• _MATERIAL PROVIDED_
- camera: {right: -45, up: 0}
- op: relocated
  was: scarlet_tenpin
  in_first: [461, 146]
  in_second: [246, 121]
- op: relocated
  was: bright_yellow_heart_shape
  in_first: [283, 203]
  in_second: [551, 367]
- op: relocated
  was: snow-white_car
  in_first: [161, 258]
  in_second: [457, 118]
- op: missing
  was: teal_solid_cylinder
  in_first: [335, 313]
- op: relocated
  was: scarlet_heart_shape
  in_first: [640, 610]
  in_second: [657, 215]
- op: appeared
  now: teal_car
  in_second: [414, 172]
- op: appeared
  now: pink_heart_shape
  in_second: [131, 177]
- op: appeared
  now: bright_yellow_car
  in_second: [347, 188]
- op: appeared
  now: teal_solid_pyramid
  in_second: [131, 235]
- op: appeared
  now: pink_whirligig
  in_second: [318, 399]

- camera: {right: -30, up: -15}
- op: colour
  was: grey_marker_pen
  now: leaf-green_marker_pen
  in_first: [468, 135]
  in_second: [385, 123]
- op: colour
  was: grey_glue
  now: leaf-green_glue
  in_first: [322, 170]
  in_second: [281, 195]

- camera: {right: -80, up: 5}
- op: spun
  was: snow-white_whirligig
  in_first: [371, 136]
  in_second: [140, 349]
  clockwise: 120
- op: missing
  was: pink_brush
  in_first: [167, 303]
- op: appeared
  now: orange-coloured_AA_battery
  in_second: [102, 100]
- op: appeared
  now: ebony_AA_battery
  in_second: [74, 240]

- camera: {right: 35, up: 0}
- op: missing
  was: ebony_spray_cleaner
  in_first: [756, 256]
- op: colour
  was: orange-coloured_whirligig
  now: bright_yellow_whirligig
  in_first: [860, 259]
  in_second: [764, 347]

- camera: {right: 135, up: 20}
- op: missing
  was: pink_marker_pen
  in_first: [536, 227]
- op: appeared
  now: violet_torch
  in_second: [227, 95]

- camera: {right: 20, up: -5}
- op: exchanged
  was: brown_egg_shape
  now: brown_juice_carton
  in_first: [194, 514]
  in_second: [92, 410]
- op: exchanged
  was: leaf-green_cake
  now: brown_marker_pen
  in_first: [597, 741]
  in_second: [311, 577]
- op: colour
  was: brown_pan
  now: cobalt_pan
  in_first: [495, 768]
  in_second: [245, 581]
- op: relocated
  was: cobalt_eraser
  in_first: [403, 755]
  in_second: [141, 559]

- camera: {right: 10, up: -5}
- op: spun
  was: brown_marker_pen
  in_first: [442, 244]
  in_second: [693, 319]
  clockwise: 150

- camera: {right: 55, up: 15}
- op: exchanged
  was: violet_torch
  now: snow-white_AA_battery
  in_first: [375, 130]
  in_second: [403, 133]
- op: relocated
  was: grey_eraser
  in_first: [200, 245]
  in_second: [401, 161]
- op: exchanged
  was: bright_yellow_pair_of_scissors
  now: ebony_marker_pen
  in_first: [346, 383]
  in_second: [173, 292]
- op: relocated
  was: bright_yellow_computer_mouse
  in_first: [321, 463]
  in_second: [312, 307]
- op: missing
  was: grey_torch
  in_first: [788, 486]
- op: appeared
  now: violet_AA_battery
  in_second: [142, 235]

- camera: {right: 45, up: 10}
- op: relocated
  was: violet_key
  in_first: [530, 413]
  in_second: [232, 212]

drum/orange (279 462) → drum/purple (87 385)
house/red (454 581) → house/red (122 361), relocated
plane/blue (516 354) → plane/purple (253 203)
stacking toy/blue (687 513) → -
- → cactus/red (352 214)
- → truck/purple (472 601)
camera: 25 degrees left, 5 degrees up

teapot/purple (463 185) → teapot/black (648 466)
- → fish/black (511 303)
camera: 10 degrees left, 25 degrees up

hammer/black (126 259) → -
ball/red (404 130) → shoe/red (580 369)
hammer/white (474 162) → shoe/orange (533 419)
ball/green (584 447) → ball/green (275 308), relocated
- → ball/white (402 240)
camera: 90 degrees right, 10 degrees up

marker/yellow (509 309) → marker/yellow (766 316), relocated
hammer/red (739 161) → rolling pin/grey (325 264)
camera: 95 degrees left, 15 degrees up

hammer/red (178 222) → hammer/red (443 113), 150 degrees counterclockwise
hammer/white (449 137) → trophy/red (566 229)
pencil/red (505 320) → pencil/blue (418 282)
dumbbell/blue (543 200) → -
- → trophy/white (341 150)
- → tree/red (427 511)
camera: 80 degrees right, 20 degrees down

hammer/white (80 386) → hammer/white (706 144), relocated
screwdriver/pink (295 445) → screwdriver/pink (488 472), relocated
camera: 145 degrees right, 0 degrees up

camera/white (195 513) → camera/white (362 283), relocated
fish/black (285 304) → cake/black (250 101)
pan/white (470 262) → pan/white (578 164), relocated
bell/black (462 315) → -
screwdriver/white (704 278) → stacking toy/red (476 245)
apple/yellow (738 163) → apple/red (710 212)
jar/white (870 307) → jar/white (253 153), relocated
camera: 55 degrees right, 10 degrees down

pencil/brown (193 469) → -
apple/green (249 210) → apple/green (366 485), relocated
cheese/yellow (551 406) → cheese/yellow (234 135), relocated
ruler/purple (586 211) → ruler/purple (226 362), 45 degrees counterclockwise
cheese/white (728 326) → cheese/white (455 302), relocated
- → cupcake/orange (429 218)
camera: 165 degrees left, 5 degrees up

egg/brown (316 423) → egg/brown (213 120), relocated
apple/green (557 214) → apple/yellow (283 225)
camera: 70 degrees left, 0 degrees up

• _PROBLEM TO SOLVE_
Set down every record once more, exactly as written.

• _EXERCISE OUTPUT_
- camera: {right: -45, up: 0}
- op: relocated
  was: scarlet_tenpin
  in_first: [461, 146]
  in_second: [246, 121]
- op: relocated
  was: bright_yellow_heart_shape
  in_first: [283, 203]
  in_second: [551, 367]
- op: relocated
  was: snow-white_car
  in_first: [161, 258]
  in_second: [457, 118]
- op: missing
  was: teal_solid_cylinder
  in_first: [335, 313]
- op: relocated
  was: scarlet_heart_shape
  in_first: [640, 610]
  in_second: [657, 215]
- op: appeared
  now: teal_car
  in_second: [414, 172]
- op: appeared
  now: pink_heart_shape
  in_second: [131, 177]
- op: appeared
  now: bright_yellow_car
  in_second: [347, 188]
- op: appeared
  now: teal_solid_pyramid
  in_second: [131, 235]
- op: appeared
  now: pink_whirligig
  in_second: [318, 399]

- camera: {right: -30, up: -15}
- op: colour
  was: grey_marker_pen
  now: leaf-green_marker_pen
  in_first: [468, 135]
  in_second: [385, 123]
- op: colour
  was: grey_glue
  now: leaf-green_glue
  in_first: [322, 170]
  in_second: [281, 195]

- camera: {right: -80, up: 5}
- op: spun
  was: snow-white_whirligig
  in_first: [371, 136]
  in_second: [140, 349]
  clockwise: 120
- op: missing
  was: pink_brush
  in_first: [167, 303]
- op: appeared
  now: orange-coloured_AA_battery
  in_second: [102, 100]
- op: appeared
  now: ebony_AA_battery
  in_second: [74, 240]

- camera: {right: 35, up: 0}
- op: missing
  was: ebony_spray_cleaner
  in_first: [756, 256]
- op: colour
  was: orange-coloured_whirligig
  now: bright_yellow_whirligig
  in_first: [860, 259]
  in_second: [764, 347]

- camera: {right: 135, up: 20}
- op: missing
  was: pink_marker_pen
  in_first: [536, 227]
- op: appeared
  now: violet_torch
  in_second: [227, 95]

- camera: {right: 20, up: -5}
- op: exchanged
  was: brown_egg_shape
  now: brown_juice_carton
  in_first: [194, 514]
  in_second: [92, 410]
- op: exchanged
  was: leaf-green_cake
  now: brown_marker_pen
  in_first: [597, 741]
  in_second: [311, 577]
- op: colour
  was: brown_pan
  now: cobalt_pan
  in_first: [495, 768]
  in_second: [245, 581]
- op: relocated
  was: cobalt_eraser
  in_first: [403, 755]
  in_second: [141, 559]

- camera: {right: 10, up: -5}
- op: spun
  was: brown_marker_pen
  in_first: [442, 244]
  in_second: [693, 319]
  clockwise: 150

- camera: {right: 55, up: 15}
- op: exchanged
  was: violet_torch
  now: snow-white_AA_battery
  in_first: [375, 130]
  in_second: [403, 133]
- op: relocated
  was: grey_eraser
  in_first: [200, 245]
  in_second: [401, 161]
- op: exchanged
  was: bright_yellow_pair_of_scissors
  now: ebony_marker_pen
  in_first: [346, 383]
  in_second: [173, 292]
- op: relocated
  was: bright_yellow_computer_mouse
  in_first: [321, 463]
  in_second: [312, 307]
- op: missing
  was: grey_torch
  in_first: [788, 486]
- op: appeared
  now: violet_AA_battery
  in_second: [142, 235]

- camera: {right: 45, up: 10}
- op: relocated
  was: violet_key
  in_first: [530, 413]
  in_second: [232, 212]

drum/orange (279 462) → drum/purple (87 385)
house/red (454 581) → house/red (122 361), relocated
plane/blue (516 354) → plane/purple (253 203)
stacking toy/blue (687 513) → -
- → cactus/red (352 214)
- → truck/purple (472 601)
camera: 25 degrees left, 5 degrees up

teapot/purple (463 185) → teapot/black (648 466)
- → fish/black (511 303)
camera: 10 degrees left, 25 degrees up

hammer/black (126 259) → -
ball/red (404 130) → shoe/red (580 369)
hammer/white (474 162) → shoe/orange (533 419)
ball/green (584 447) → ball/green (275 308), relocated
- → ball/white (402 240)
camera: 90 degrees right, 10 degrees up

marker/yellow (509 309) → marker/yellow (766 316), relocated
hammer/red (739 161) → rolling pin/grey (325 264)
camera: 95 degrees left, 15 degrees up

hammer/red (178 222) → hammer/red (443 113), 150 degrees counterclockwise
hammer/white (449 137) → trophy/red (566 229)
pencil/red (505 320) → pencil/blue (418 282)
dumbbell/blue (543 200) → -
- → trophy/white (341 150)
- → tree/red (427 511)
camera: 80 degrees right, 20 degrees down

hammer/white (80 386) → hammer/white (706 144), relocated
screwdriver/pink (295 445) → screwdriver/pink (488 472), relocated
camera: 145 degrees right, 0 degrees up

camera/white (195 513) → camera/white (362 283), relocated
fish/black (285 304) → cake/black (250 101)
pan/white (470 262) → pan/white (578 164), relocated
bell/black (462 315) → -
screwdriver/white (704 278) → stacking toy/red (476 245)
apple/yellow (738 163) → apple/red (710 212)
jar/white (870 307) → jar/white (253 153), relocated
camera: 55 degrees right, 10 degrees down

pencil/brown (193 469) → -
apple/green (249 210) → apple/green (366 485), relocated
cheese/yellow (551 406) → cheese/yellow (234 135), relocated
ruler/purple (586 211) → ruler/purple (226 362), 45 degrees counterclockwise
cheese/white (728 326) → cheese/white (455 302), relocated
- → cupcake/orange (429 218)
camera: 165 degrees left, 5 degrees up

egg/brown (316 423) → egg/brown (213 120), relocated
apple/green (557 214) → apple/yellow (283 225)
camera: 70 degrees left, 0 degrees up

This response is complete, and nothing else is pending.